Dataset records:
........
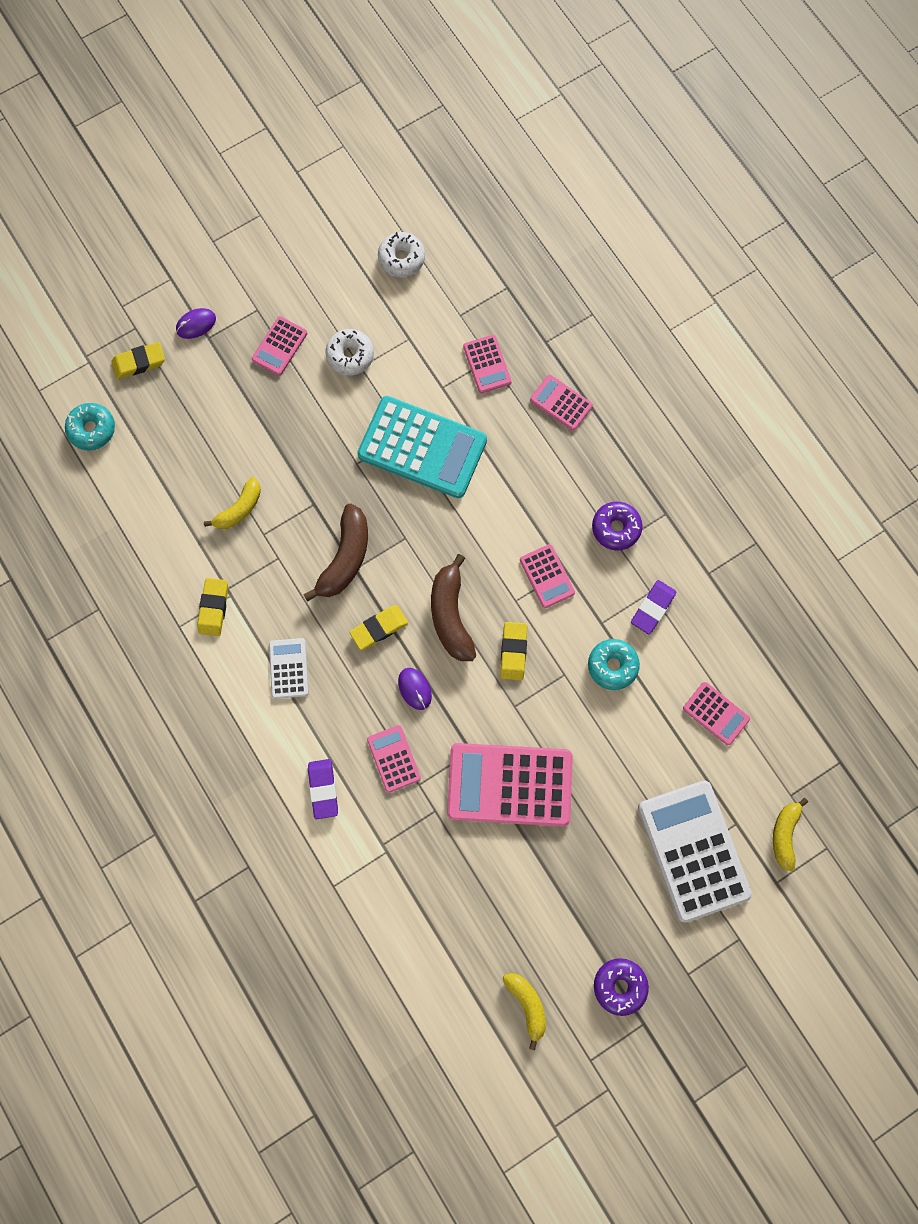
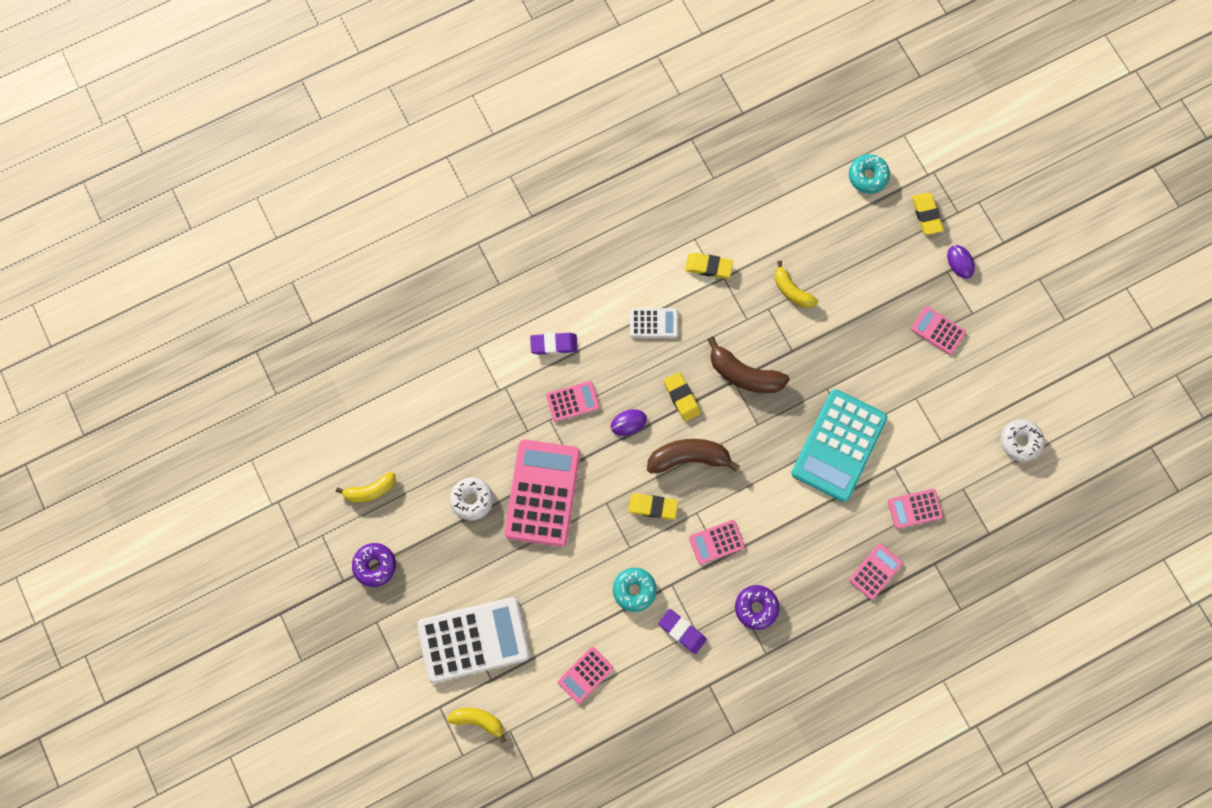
camera: 95 degrees right, 0 degrees up
(350, 356) = (927, 390): white donut -> white donut (472, 499)

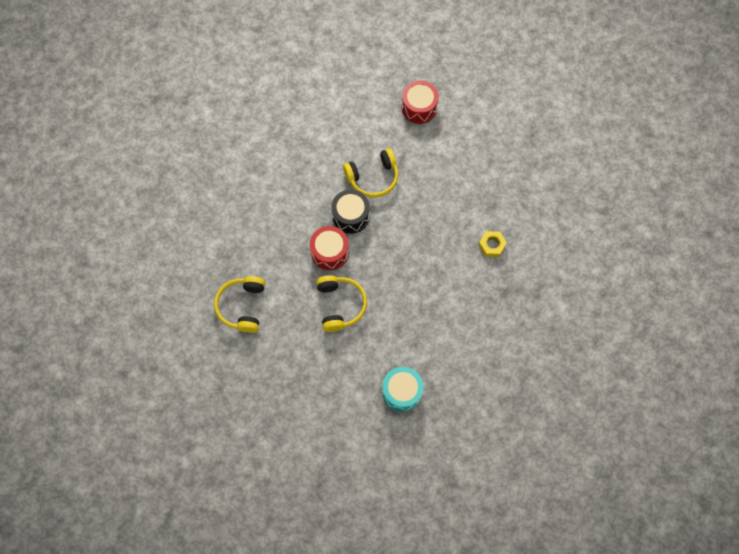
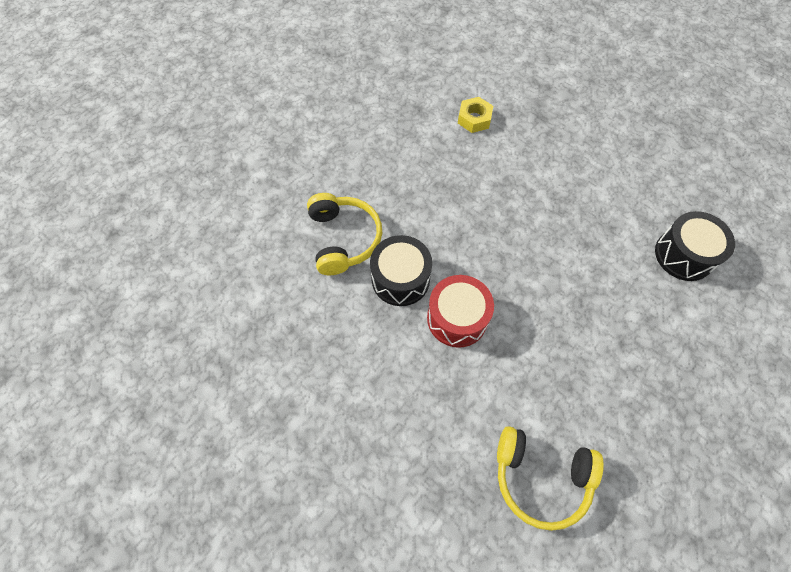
camera: 80 degrees left, 5 degrees down
(340, 305) = (547, 317): yellow headphones -> none
(402, 392) = (684, 255): turquoise drum -> black drum
(419, 108) = (247, 164): red drum -> none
........
What is being asked »
Report back every line of the entries in which "drum" occurs.

Completed exercise »
(402, 392) = (684, 255): turquoise drum -> black drum
(419, 108) = (247, 164): red drum -> none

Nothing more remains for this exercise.